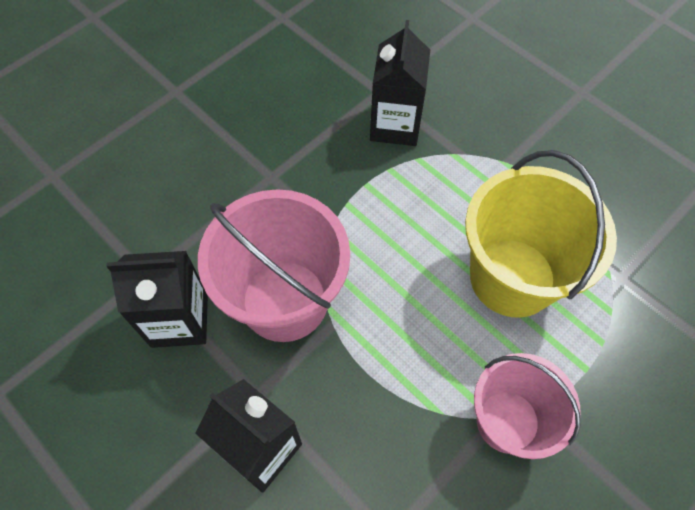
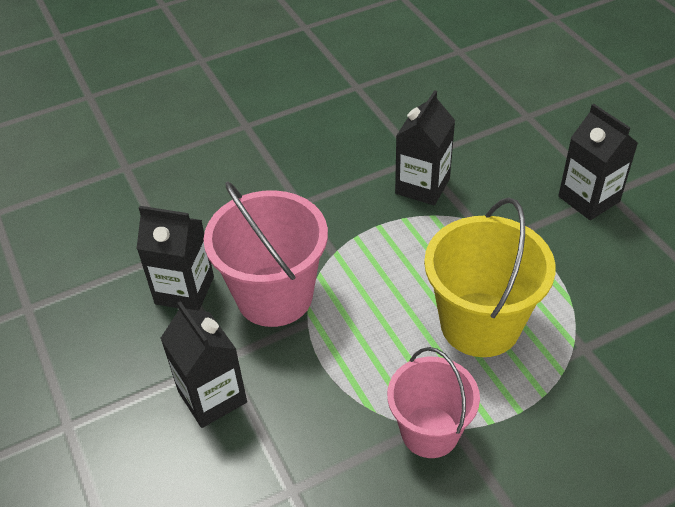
camera: 20 degrees right, 15 degrees down
none -> black carton [558,104,638,220]

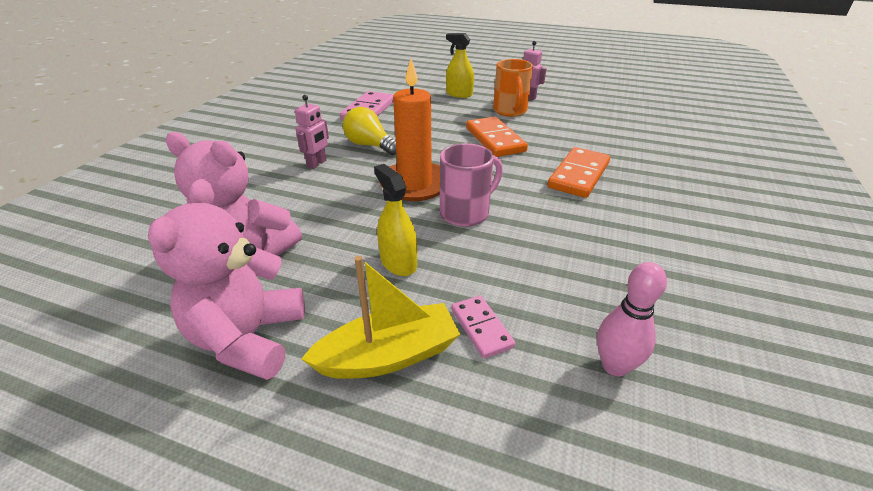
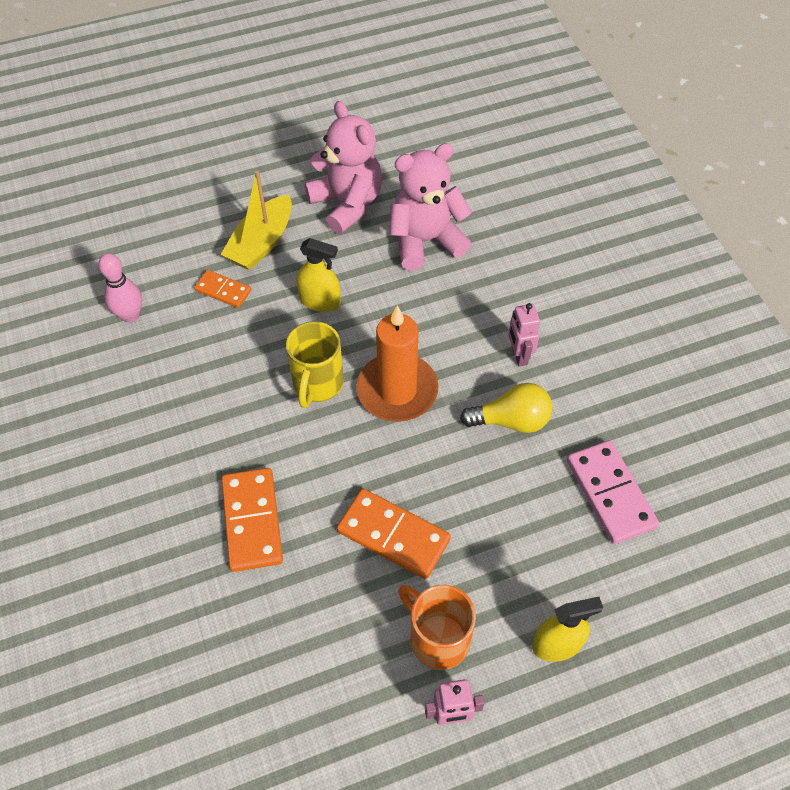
camera: 140 degrees right, 20 degrees up
pink mug [440,143,503,227] -> yellow mug [286,321,344,408]
pink domino [451,295,515,359] -> orange domino [194,270,251,308]

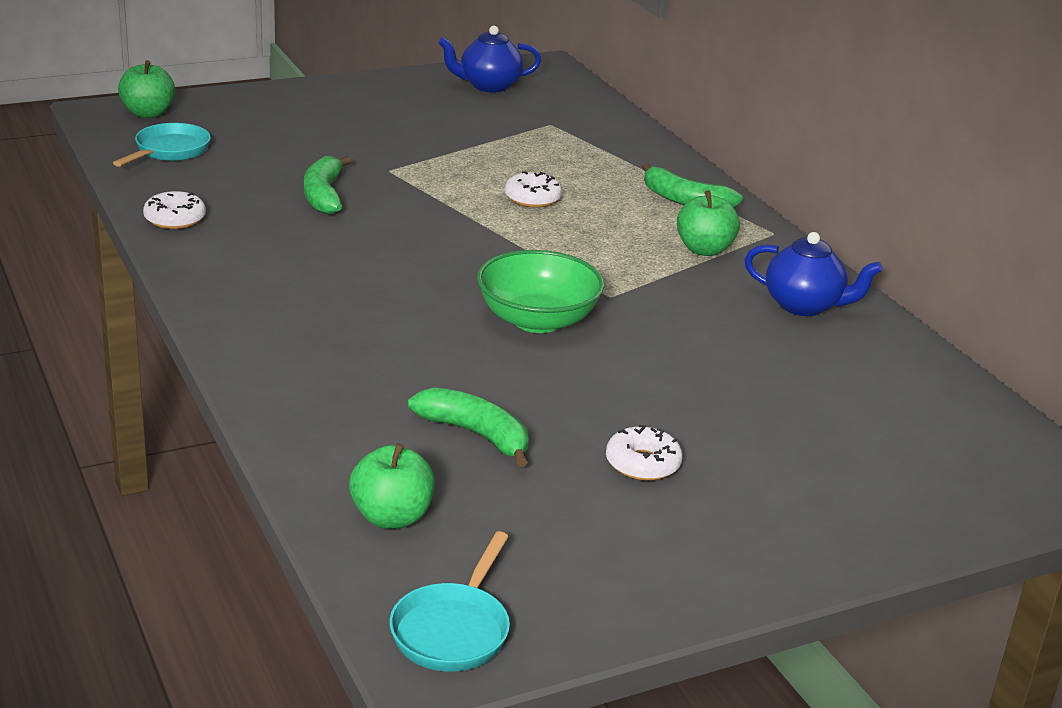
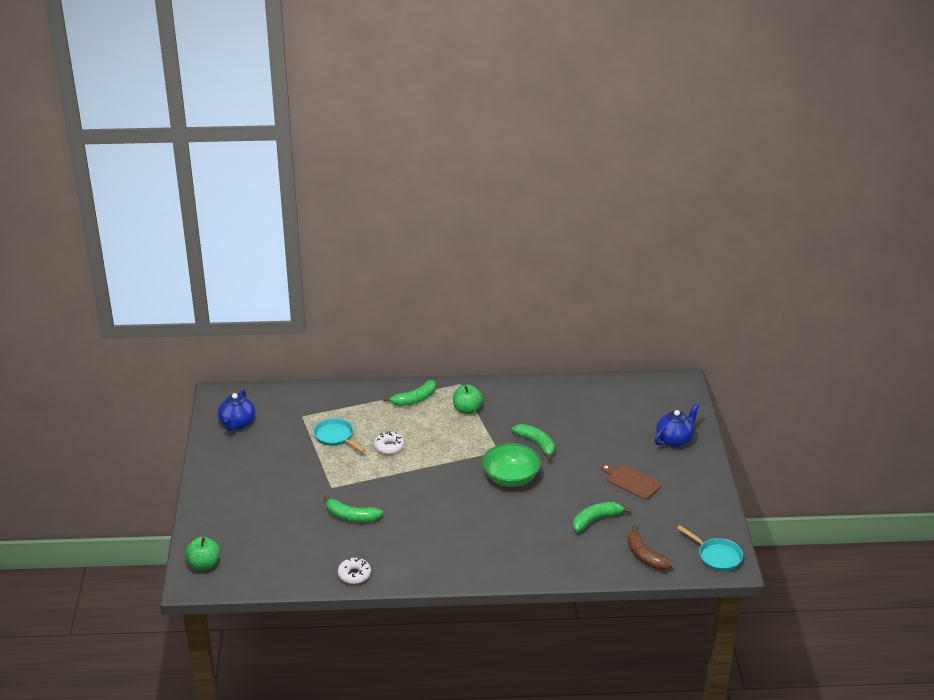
camera: 65 degrees left, 5 degrees up
turquoise pan [113,123,211,167] -> turquoise pan moved to [314,418,366,452]
green apple [349,443,435,529] -> brown banana [627,525,673,570]
white donut [606,425,683,481] -> brown cutting board [601,464,662,500]
blue teapot [744,232,883,316] -> blue teapot moved to [654,403,700,447]
none -> green banana [512,424,555,461]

# [EXERCISE PROMPT]
Hand back the records above exactly as they are, pictures excluded.

# [FINISHED EXERCISE]
camera: 20 degrees right, 15 degrees down
none -> black carton [558,104,638,220]

camera: 140 degrees right, 20 degrees up
pink mug [440,143,503,227] -> yellow mug [286,321,344,408]
pink domino [451,295,515,359] -> orange domino [194,270,251,308]

camera: 65 degrees left, 5 degrees up
turquoise pan [113,123,211,167] -> turquoise pan moved to [314,418,366,452]
green apple [349,443,435,529] -> brown banana [627,525,673,570]
white donut [606,425,683,481] -> brown cutting board [601,464,662,500]
blue teapot [744,232,883,316] -> blue teapot moved to [654,403,700,447]
none -> green banana [512,424,555,461]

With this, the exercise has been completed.